- **WORK ITEM**:
Set down all of the data that follows, keeping every character.

[Records from a collection]
==================================================

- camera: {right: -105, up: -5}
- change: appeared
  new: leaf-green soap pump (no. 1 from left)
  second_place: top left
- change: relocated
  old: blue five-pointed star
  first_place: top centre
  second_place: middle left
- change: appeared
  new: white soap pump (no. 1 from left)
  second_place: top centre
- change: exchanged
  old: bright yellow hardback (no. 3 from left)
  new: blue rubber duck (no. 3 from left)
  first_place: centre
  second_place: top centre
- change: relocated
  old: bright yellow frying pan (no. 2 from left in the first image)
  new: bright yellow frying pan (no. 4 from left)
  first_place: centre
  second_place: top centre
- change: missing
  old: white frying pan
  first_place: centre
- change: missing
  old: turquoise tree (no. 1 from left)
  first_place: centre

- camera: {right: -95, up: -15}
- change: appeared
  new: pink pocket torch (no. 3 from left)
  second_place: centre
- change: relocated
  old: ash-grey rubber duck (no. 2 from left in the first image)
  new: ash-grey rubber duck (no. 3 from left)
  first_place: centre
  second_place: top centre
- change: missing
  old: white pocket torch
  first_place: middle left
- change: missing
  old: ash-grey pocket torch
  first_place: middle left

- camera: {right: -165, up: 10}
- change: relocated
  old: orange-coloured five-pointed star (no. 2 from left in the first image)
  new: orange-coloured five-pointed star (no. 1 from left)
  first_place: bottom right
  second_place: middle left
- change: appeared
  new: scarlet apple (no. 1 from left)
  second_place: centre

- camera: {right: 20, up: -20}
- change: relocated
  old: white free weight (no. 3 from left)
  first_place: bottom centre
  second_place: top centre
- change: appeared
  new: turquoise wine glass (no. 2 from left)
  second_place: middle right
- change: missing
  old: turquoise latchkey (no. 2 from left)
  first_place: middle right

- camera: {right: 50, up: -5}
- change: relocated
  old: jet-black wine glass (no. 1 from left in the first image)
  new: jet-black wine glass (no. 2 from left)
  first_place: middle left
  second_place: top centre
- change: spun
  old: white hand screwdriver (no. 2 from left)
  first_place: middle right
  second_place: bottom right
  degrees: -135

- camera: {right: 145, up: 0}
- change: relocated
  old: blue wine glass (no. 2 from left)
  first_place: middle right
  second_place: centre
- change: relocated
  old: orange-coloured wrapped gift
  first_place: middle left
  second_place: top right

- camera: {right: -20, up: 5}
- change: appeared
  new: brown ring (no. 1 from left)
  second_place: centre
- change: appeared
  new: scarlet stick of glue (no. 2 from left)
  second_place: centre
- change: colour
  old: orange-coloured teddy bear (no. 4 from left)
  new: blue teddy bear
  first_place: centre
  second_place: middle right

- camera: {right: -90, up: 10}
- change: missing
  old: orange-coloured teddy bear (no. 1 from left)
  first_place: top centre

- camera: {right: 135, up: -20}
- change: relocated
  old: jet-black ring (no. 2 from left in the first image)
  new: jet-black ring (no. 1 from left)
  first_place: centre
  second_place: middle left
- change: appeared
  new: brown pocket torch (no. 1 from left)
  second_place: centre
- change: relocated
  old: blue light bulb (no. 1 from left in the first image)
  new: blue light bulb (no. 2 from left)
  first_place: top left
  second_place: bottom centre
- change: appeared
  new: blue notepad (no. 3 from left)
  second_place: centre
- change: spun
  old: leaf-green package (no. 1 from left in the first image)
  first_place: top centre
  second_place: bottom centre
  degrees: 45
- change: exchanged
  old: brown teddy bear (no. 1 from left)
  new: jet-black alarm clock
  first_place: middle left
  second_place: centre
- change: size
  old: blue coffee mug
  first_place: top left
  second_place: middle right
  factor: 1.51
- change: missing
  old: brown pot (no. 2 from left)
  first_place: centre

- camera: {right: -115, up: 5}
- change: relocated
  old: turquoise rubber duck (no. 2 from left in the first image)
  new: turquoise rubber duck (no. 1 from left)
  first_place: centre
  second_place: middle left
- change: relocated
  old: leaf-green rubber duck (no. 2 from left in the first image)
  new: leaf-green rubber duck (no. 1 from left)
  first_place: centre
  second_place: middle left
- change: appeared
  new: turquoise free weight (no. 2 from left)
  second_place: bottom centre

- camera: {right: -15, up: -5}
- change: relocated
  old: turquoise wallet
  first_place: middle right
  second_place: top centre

==================================================

- **COMPLETED EXERCISE**:
- camera: {right: -105, up: -5}
- change: appeared
  new: leaf-green soap pump (no. 1 from left)
  second_place: top left
- change: relocated
  old: blue five-pointed star
  first_place: top centre
  second_place: middle left
- change: appeared
  new: white soap pump (no. 1 from left)
  second_place: top centre
- change: exchanged
  old: bright yellow hardback (no. 3 from left)
  new: blue rubber duck (no. 3 from left)
  first_place: centre
  second_place: top centre
- change: relocated
  old: bright yellow frying pan (no. 2 from left in the first image)
  new: bright yellow frying pan (no. 4 from left)
  first_place: centre
  second_place: top centre
- change: missing
  old: white frying pan
  first_place: centre
- change: missing
  old: turquoise tree (no. 1 from left)
  first_place: centre

- camera: {right: -95, up: -15}
- change: appeared
  new: pink pocket torch (no. 3 from left)
  second_place: centre
- change: relocated
  old: ash-grey rubber duck (no. 2 from left in the first image)
  new: ash-grey rubber duck (no. 3 from left)
  first_place: centre
  second_place: top centre
- change: missing
  old: white pocket torch
  first_place: middle left
- change: missing
  old: ash-grey pocket torch
  first_place: middle left

- camera: {right: -165, up: 10}
- change: relocated
  old: orange-coloured five-pointed star (no. 2 from left in the first image)
  new: orange-coloured five-pointed star (no. 1 from left)
  first_place: bottom right
  second_place: middle left
- change: appeared
  new: scarlet apple (no. 1 from left)
  second_place: centre

- camera: {right: 20, up: -20}
- change: relocated
  old: white free weight (no. 3 from left)
  first_place: bottom centre
  second_place: top centre
- change: appeared
  new: turquoise wine glass (no. 2 from left)
  second_place: middle right
- change: missing
  old: turquoise latchkey (no. 2 from left)
  first_place: middle right

- camera: {right: 50, up: -5}
- change: relocated
  old: jet-black wine glass (no. 1 from left in the first image)
  new: jet-black wine glass (no. 2 from left)
  first_place: middle left
  second_place: top centre
- change: spun
  old: white hand screwdriver (no. 2 from left)
  first_place: middle right
  second_place: bottom right
  degrees: -135

- camera: {right: 145, up: 0}
- change: relocated
  old: blue wine glass (no. 2 from left)
  first_place: middle right
  second_place: centre
- change: relocated
  old: orange-coloured wrapped gift
  first_place: middle left
  second_place: top right

- camera: {right: -20, up: 5}
- change: appeared
  new: brown ring (no. 1 from left)
  second_place: centre
- change: appeared
  new: scarlet stick of glue (no. 2 from left)
  second_place: centre
- change: colour
  old: orange-coloured teddy bear (no. 4 from left)
  new: blue teddy bear
  first_place: centre
  second_place: middle right

- camera: {right: -90, up: 10}
- change: missing
  old: orange-coloured teddy bear (no. 1 from left)
  first_place: top centre

- camera: {right: 135, up: -20}
- change: relocated
  old: jet-black ring (no. 2 from left in the first image)
  new: jet-black ring (no. 1 from left)
  first_place: centre
  second_place: middle left
- change: appeared
  new: brown pocket torch (no. 1 from left)
  second_place: centre
- change: relocated
  old: blue light bulb (no. 1 from left in the first image)
  new: blue light bulb (no. 2 from left)
  first_place: top left
  second_place: bottom centre
- change: appeared
  new: blue notepad (no. 3 from left)
  second_place: centre
- change: spun
  old: leaf-green package (no. 1 from left in the first image)
  first_place: top centre
  second_place: bottom centre
  degrees: 45
- change: exchanged
  old: brown teddy bear (no. 1 from left)
  new: jet-black alarm clock
  first_place: middle left
  second_place: centre
- change: size
  old: blue coffee mug
  first_place: top left
  second_place: middle right
  factor: 1.51
- change: missing
  old: brown pot (no. 2 from left)
  first_place: centre

- camera: {right: -115, up: 5}
- change: relocated
  old: turquoise rubber duck (no. 2 from left in the first image)
  new: turquoise rubber duck (no. 1 from left)
  first_place: centre
  second_place: middle left
- change: relocated
  old: leaf-green rubber duck (no. 2 from left in the first image)
  new: leaf-green rubber duck (no. 1 from left)
  first_place: centre
  second_place: middle left
- change: appeared
  new: turquoise free weight (no. 2 from left)
  second_place: bottom centre

- camera: {right: -15, up: -5}
- change: relocated
  old: turquoise wallet
  first_place: middle right
  second_place: top centre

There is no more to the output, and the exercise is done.